[Scene edit records]

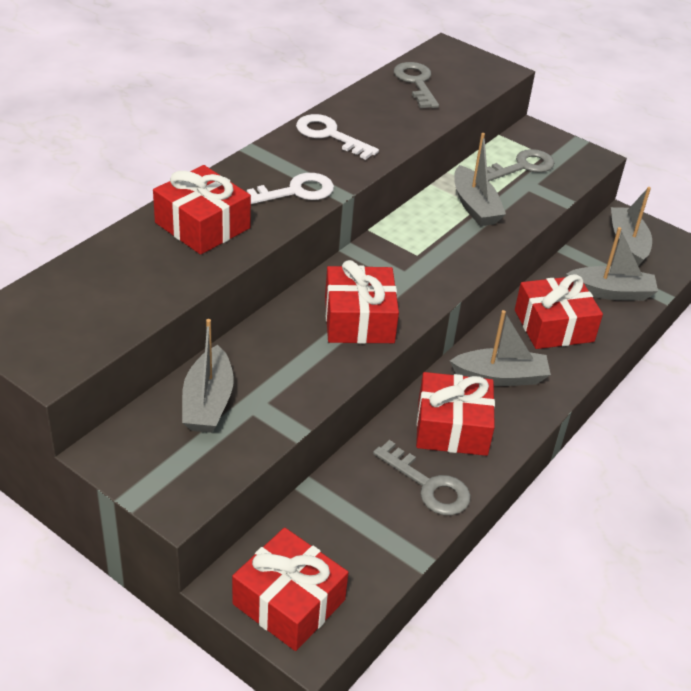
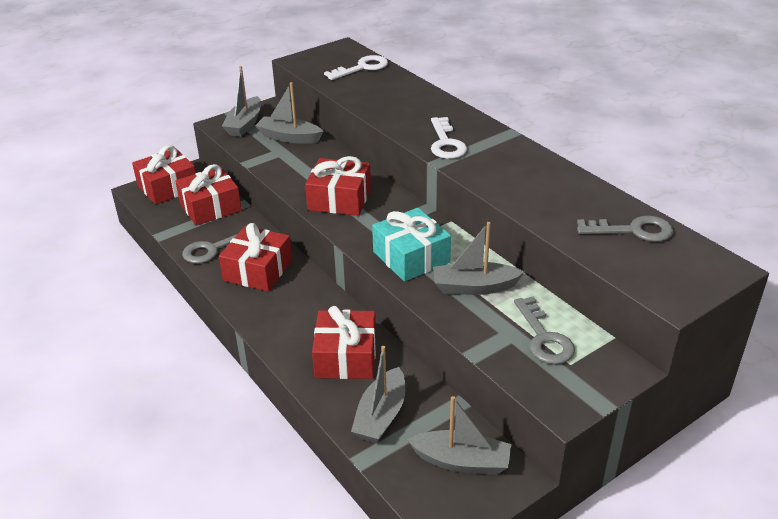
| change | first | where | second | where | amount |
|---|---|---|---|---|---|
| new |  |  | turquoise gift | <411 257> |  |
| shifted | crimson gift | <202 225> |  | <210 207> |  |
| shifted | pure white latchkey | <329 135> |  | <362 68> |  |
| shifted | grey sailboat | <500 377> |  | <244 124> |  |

EXERCISE GOAL: The copy you output must match the entries above exactly, except that it has no pictures.

REPLY:
| change | first | where | second | where | amount |
|---|---|---|---|---|---|
| new |  |  | turquoise gift | <411 257> |  |
| shifted | crimson gift | <202 225> |  | <210 207> |  |
| shifted | pure white latchkey | <329 135> |  | <362 68> |  |
| shifted | grey sailboat | <500 377> |  | <244 124> |  |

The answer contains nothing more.